## Saved data entries
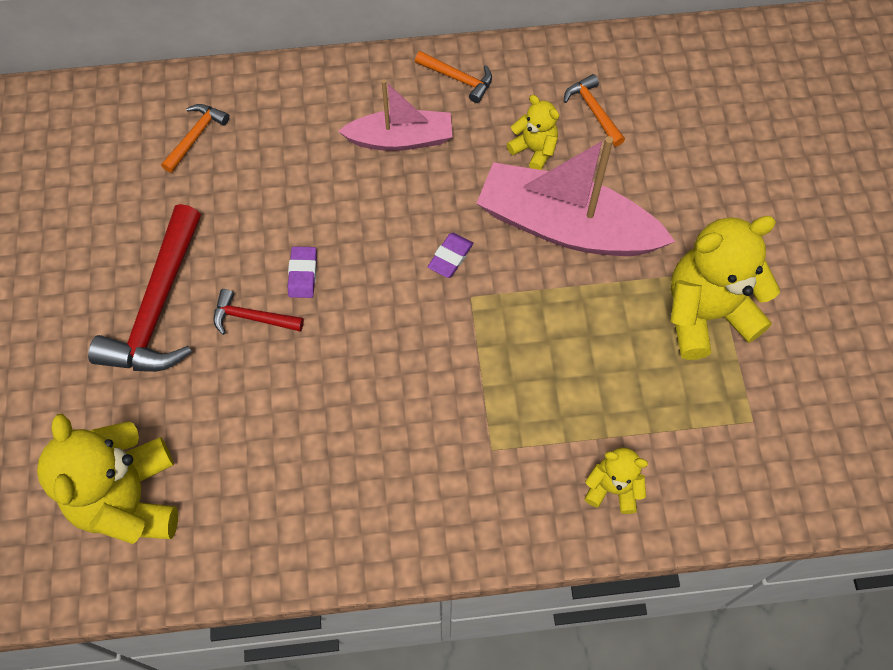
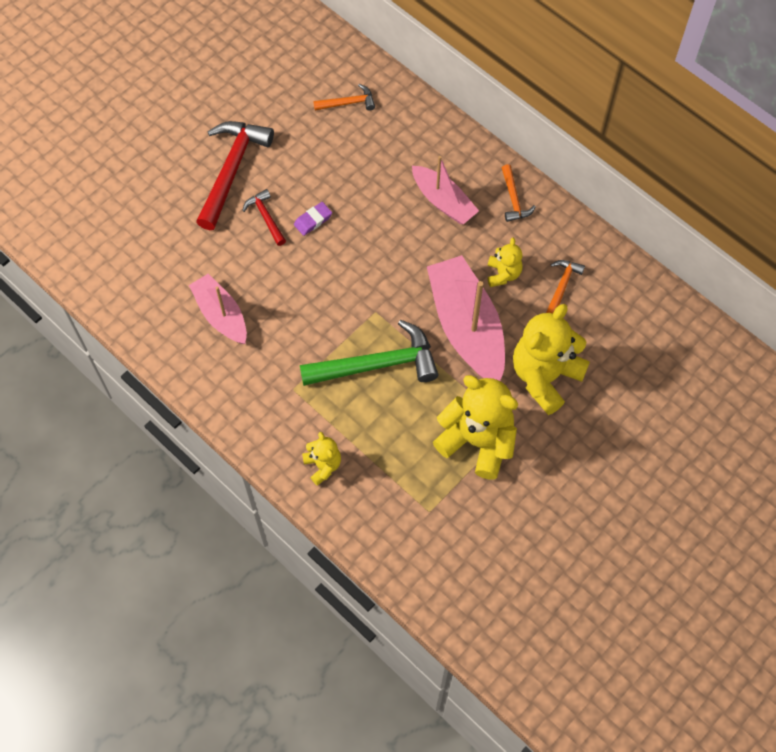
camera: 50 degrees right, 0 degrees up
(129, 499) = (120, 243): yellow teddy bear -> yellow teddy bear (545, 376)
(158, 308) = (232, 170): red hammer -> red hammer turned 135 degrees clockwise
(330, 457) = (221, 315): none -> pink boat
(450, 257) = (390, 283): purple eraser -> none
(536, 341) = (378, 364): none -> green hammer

==

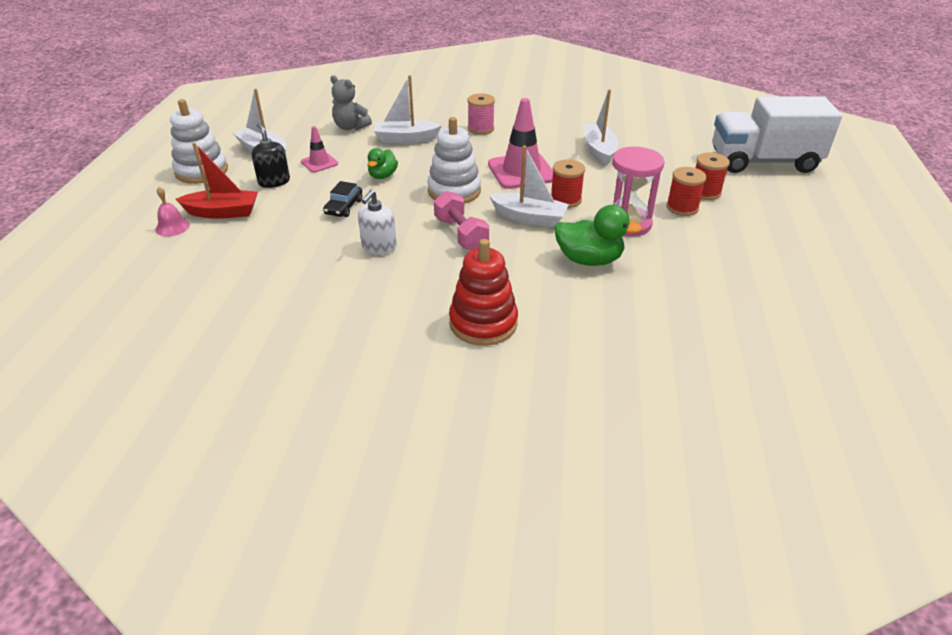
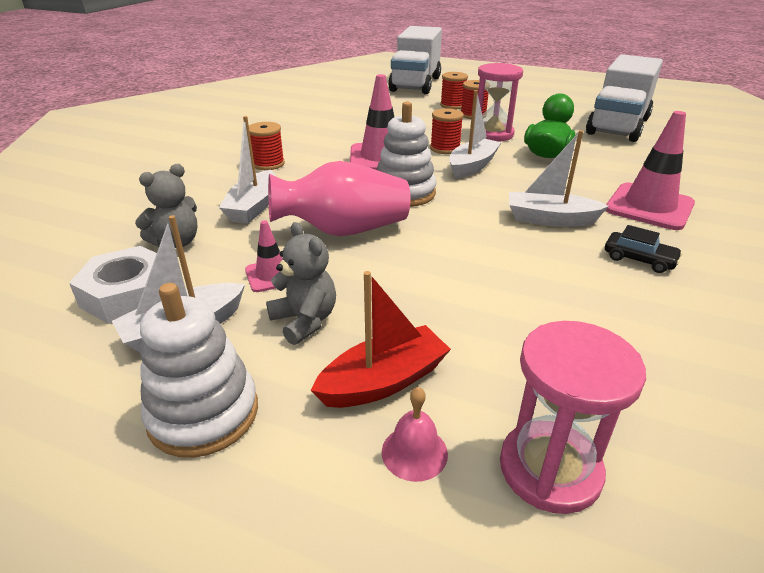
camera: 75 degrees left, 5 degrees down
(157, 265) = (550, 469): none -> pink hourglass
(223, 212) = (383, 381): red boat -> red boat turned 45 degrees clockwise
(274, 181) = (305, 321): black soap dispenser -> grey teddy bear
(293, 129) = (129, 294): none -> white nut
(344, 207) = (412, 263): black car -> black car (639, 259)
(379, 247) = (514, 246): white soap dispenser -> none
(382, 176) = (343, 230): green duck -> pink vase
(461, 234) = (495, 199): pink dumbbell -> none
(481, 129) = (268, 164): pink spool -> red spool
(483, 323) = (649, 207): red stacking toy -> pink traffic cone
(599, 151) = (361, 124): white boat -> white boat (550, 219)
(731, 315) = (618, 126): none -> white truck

## Activity
The answer must be every line of the records above that holds the word "camera".

## Written reply
camera: 50 degrees right, 0 degrees up
camera: 75 degrees left, 5 degrees down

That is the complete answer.